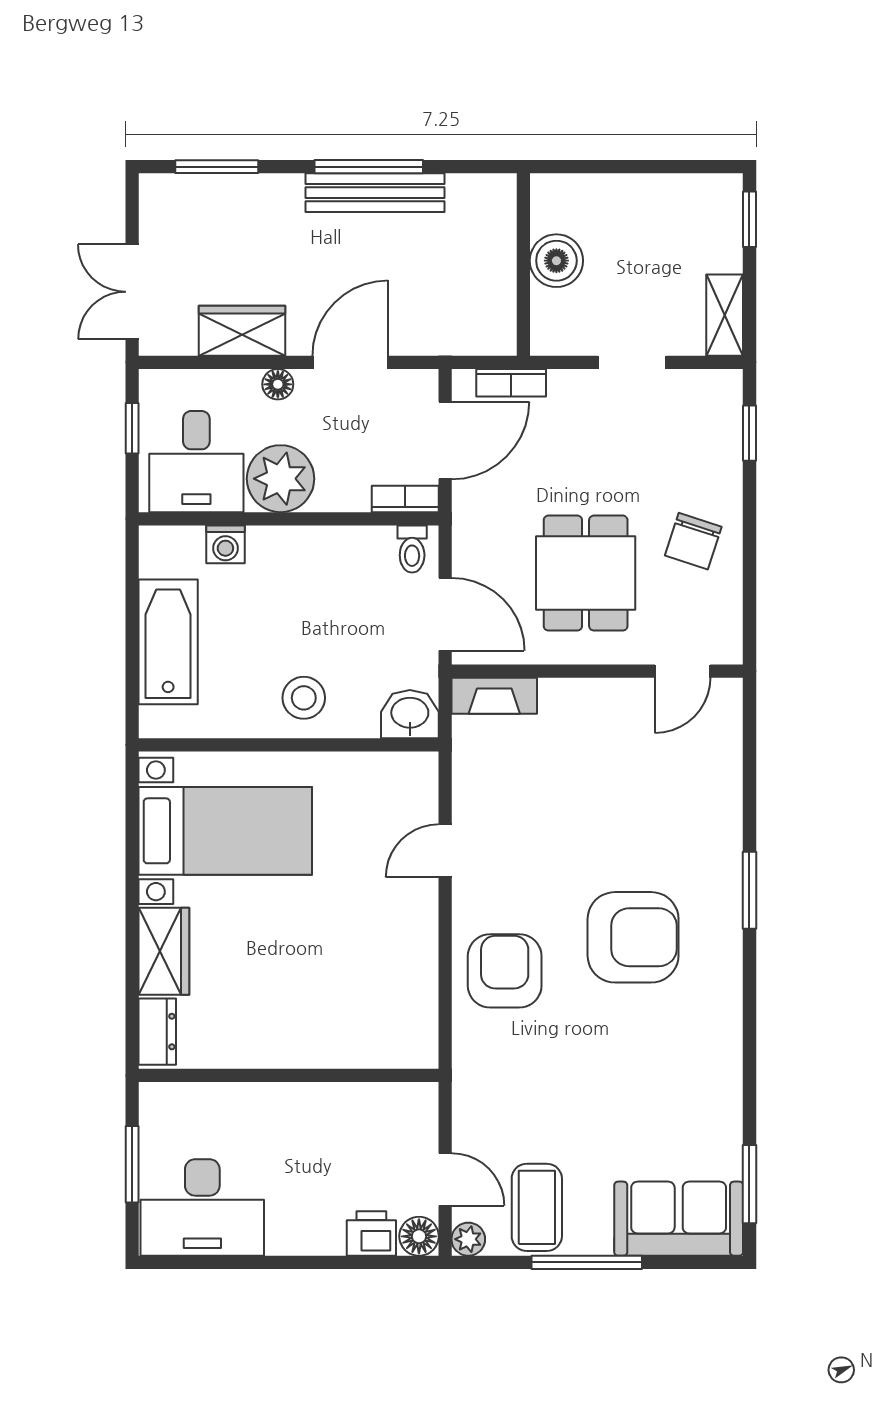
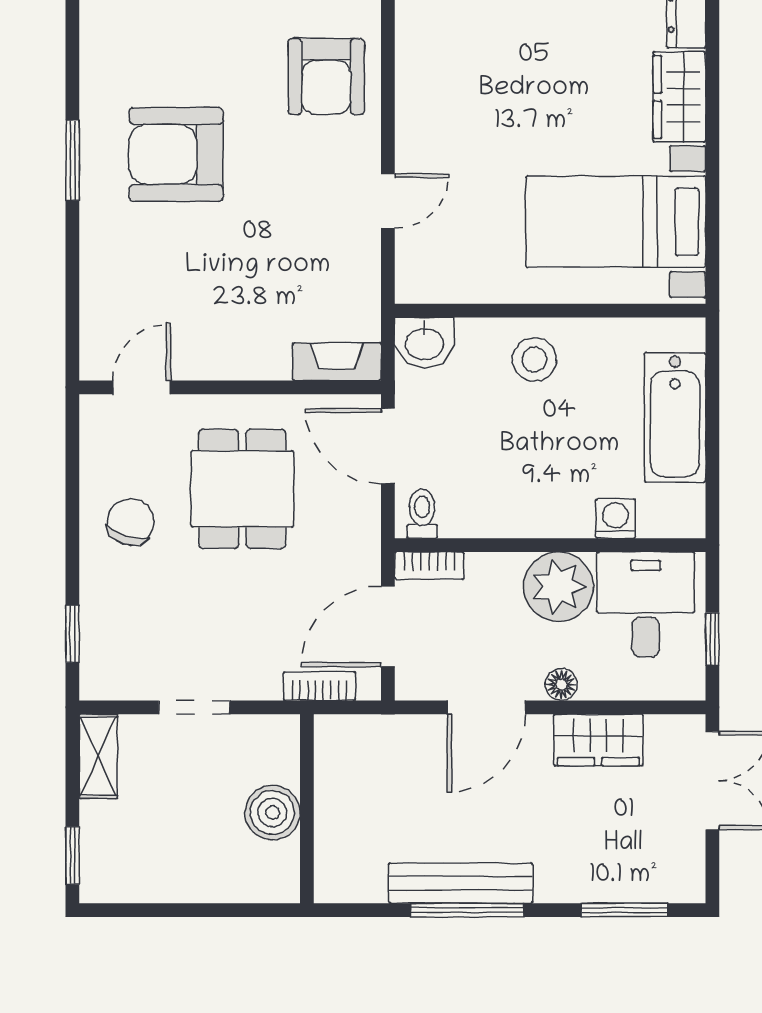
armchair: (633, 937) -> (176, 154), moved

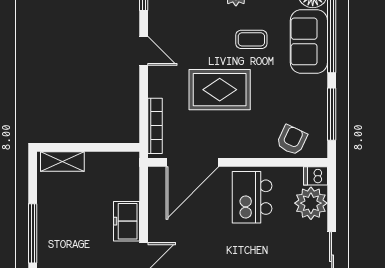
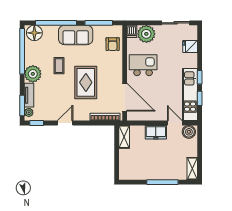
sofa: (309, 41) -> (76, 35), moved
armchair: (292, 140) -> (113, 44), turned -115
shelving: (62, 162) -> (124, 137), moved
kitchen island: (252, 197) -> (143, 65), turned 180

■ ■ ■ ■ ■

▶ **Job**:
Copy every line that contains "armchair" from the listing above.

▶ **Solution to the exercise**:
armchair: (633, 937) -> (176, 154), moved
armchair: (292, 140) -> (113, 44), turned -115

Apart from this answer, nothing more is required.